--- EXTRACTED INFORMATION ---
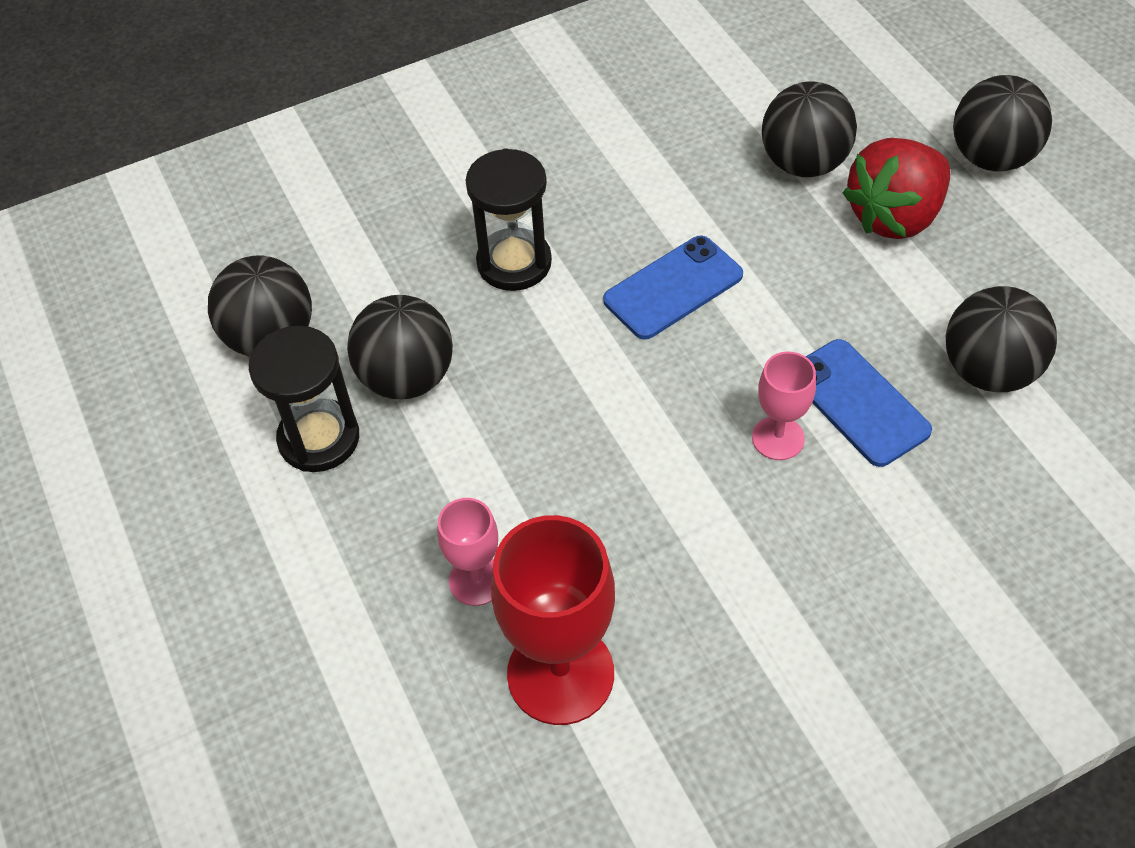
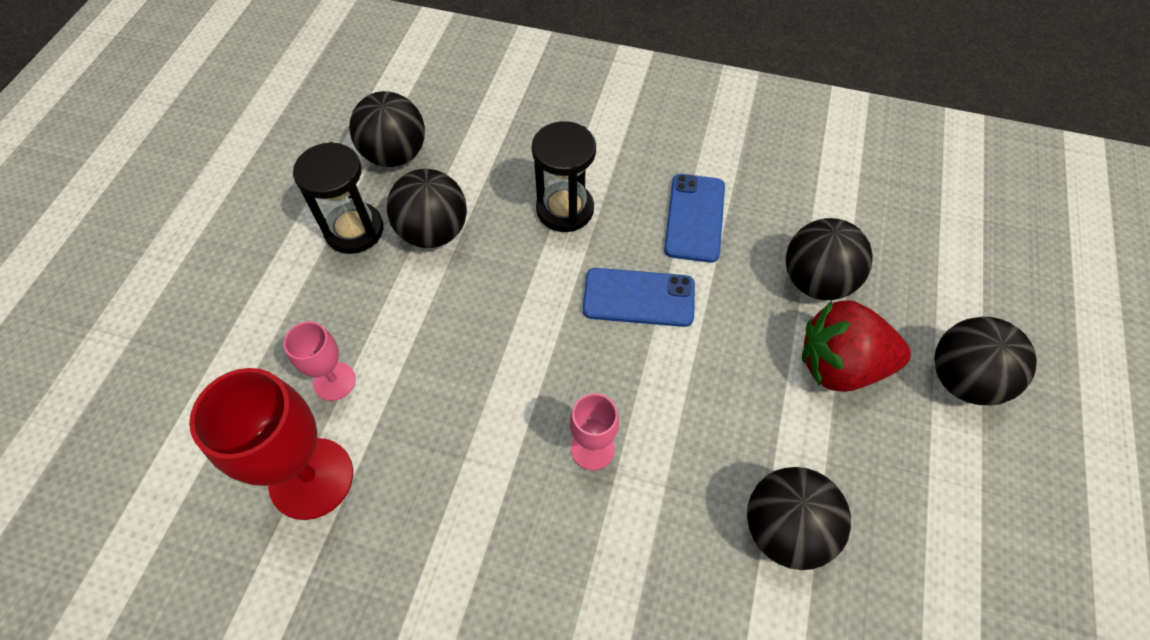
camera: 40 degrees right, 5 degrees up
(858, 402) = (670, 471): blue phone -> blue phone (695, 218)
* * *
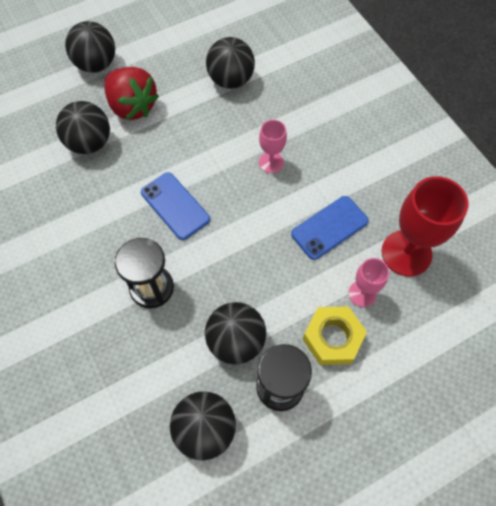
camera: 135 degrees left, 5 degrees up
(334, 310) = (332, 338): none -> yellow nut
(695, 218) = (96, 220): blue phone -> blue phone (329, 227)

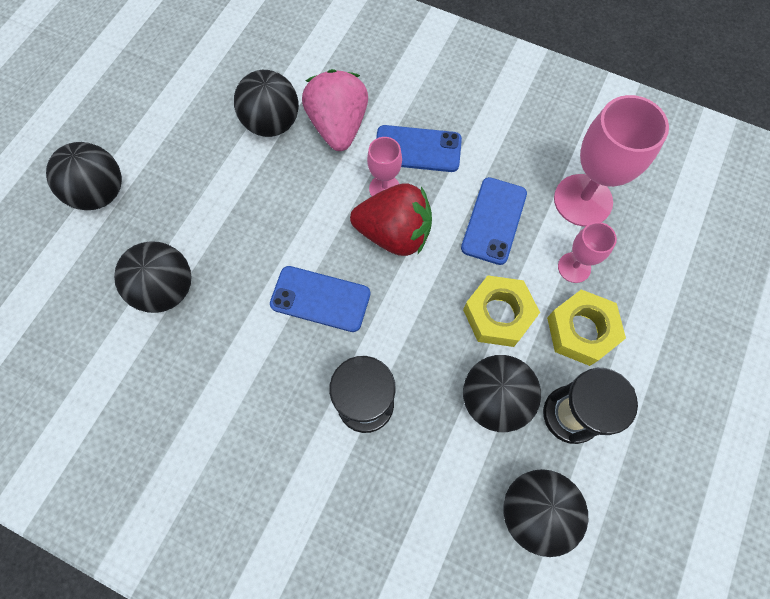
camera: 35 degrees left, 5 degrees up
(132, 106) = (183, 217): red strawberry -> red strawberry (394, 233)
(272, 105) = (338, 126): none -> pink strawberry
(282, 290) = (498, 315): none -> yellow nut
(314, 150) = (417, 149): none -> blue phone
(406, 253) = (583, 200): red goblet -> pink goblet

--- WHAT TO DO ---
Reproduce the lines above beginning at the line that contains "(695, 218) = (96, 220): blue" and ending at the line that contains "(406, 253) = (583, 200): red". No pictures.

--- RESULT OF THIS EXERCISE ---
(695, 218) = (96, 220): blue phone -> blue phone (329, 227)

camera: 35 degrees left, 5 degrees up
(132, 106) = (183, 217): red strawberry -> red strawberry (394, 233)
(272, 105) = (338, 126): none -> pink strawberry
(282, 290) = (498, 315): none -> yellow nut
(314, 150) = (417, 149): none -> blue phone
(406, 253) = (583, 200): red goblet -> pink goblet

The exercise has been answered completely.